*Task to complete*
Pictures stay out of the answer, but every line of the material must be restated exactly.

*Given material*
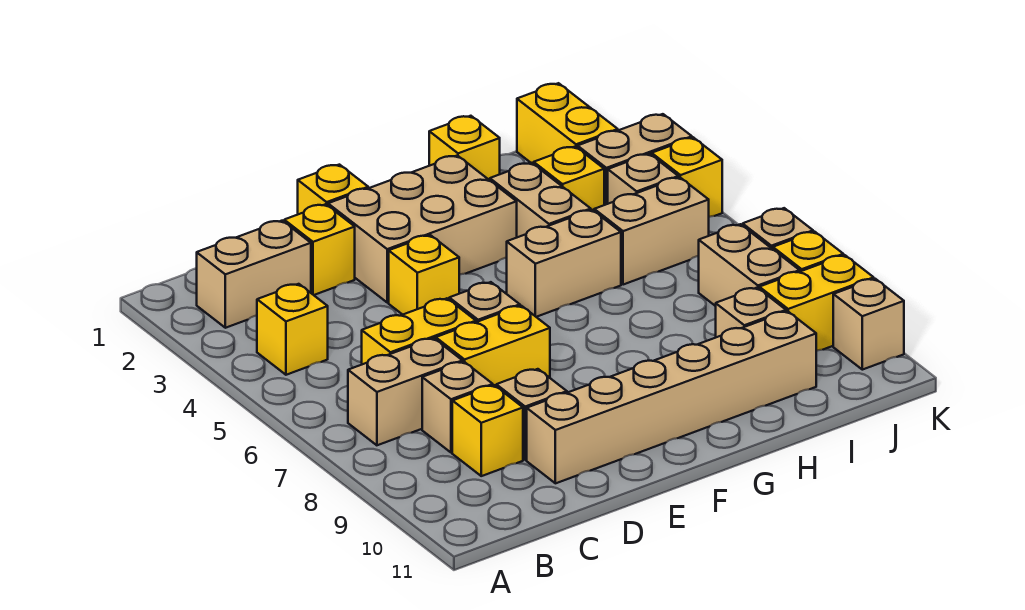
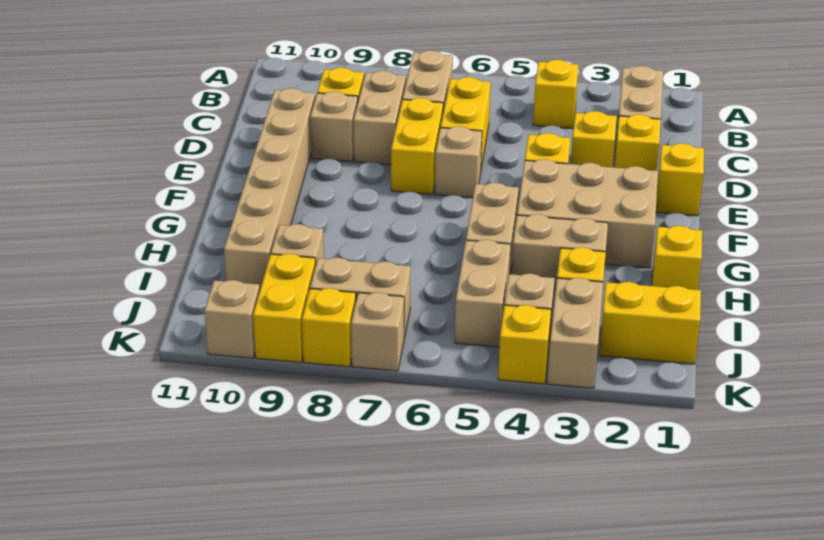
tan brick C8 level 1 -> tan brick C8:D8 level 1
none -> yellow brick D3 level 1
tan brick E2:G3 level 1 -> tan brick F2:G4 level 1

*Solution*
tan brick C8 level 1 -> tan brick C8:D8 level 1
none -> yellow brick D3 level 1
tan brick E2:G3 level 1 -> tan brick F2:G4 level 1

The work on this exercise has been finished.